> What needs to be done
Copy out each line in the listing below where the word "green" appears.

> Material for the task
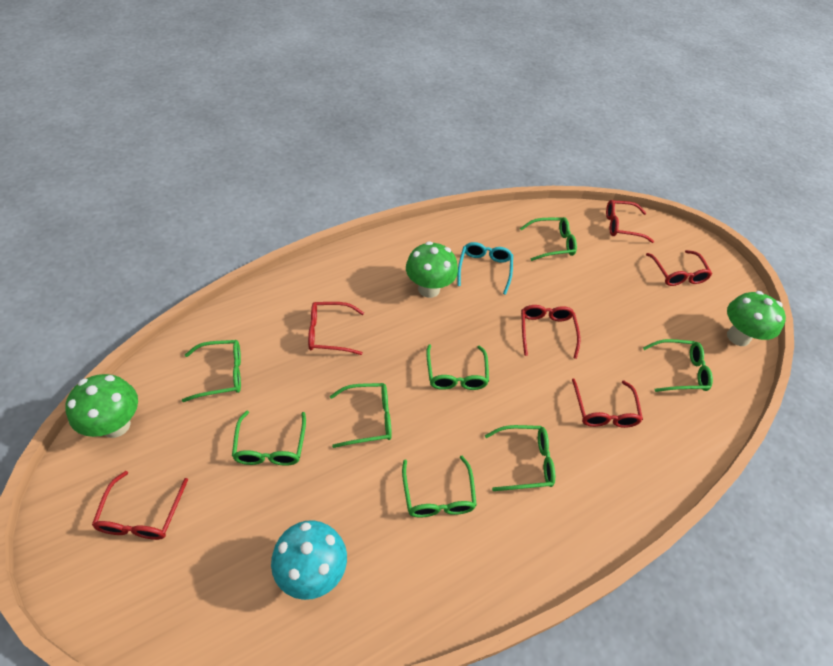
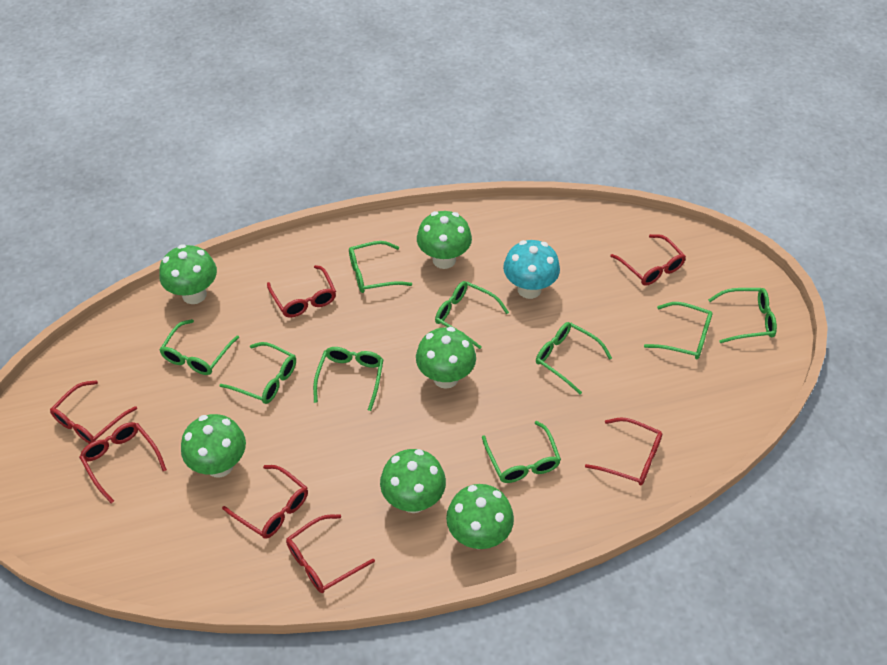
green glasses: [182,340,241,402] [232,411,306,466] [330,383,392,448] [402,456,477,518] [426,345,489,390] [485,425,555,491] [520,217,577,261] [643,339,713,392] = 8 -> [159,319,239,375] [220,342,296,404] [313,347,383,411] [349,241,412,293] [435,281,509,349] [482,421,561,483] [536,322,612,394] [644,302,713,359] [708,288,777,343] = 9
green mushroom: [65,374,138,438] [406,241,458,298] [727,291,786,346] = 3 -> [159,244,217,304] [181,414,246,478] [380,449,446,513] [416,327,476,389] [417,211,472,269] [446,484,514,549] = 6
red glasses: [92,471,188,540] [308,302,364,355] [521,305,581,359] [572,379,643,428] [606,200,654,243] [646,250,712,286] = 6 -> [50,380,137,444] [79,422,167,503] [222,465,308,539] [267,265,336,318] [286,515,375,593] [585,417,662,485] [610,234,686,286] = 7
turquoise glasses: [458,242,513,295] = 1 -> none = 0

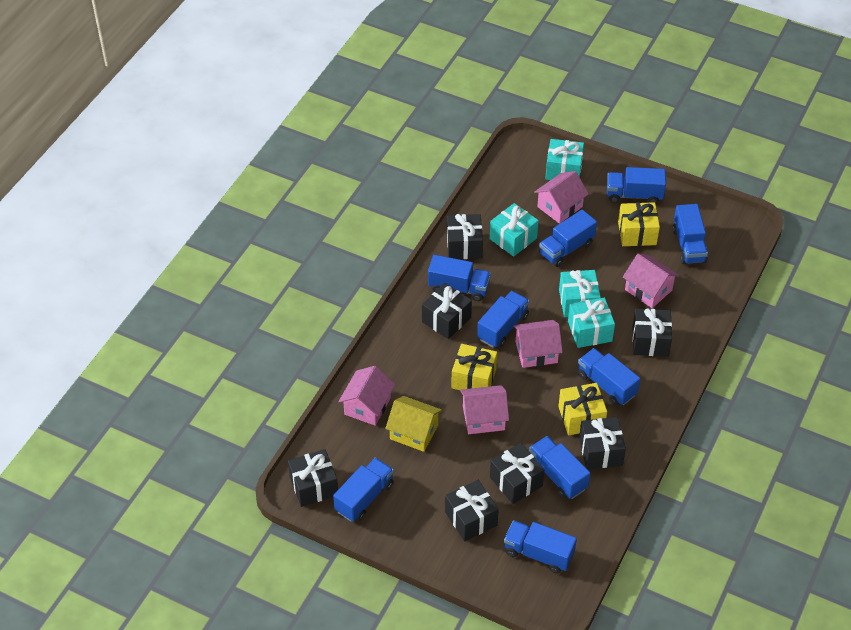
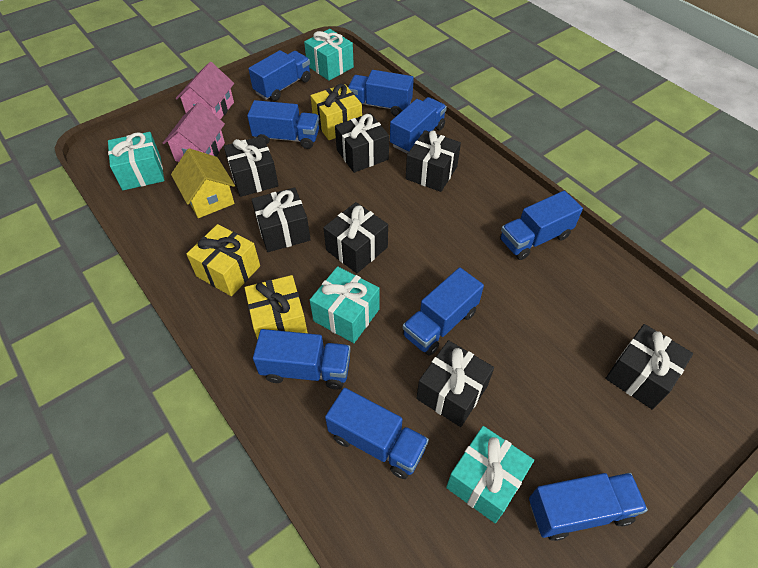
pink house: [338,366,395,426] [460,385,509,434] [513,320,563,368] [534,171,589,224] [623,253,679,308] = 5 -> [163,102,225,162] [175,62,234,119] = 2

> Response to the task
green glasses: [182,340,241,402] [232,411,306,466] [330,383,392,448] [402,456,477,518] [426,345,489,390] [485,425,555,491] [520,217,577,261] [643,339,713,392] = 8 -> [159,319,239,375] [220,342,296,404] [313,347,383,411] [349,241,412,293] [435,281,509,349] [482,421,561,483] [536,322,612,394] [644,302,713,359] [708,288,777,343] = 9
green mushroom: [65,374,138,438] [406,241,458,298] [727,291,786,346] = 3 -> [159,244,217,304] [181,414,246,478] [380,449,446,513] [416,327,476,389] [417,211,472,269] [446,484,514,549] = 6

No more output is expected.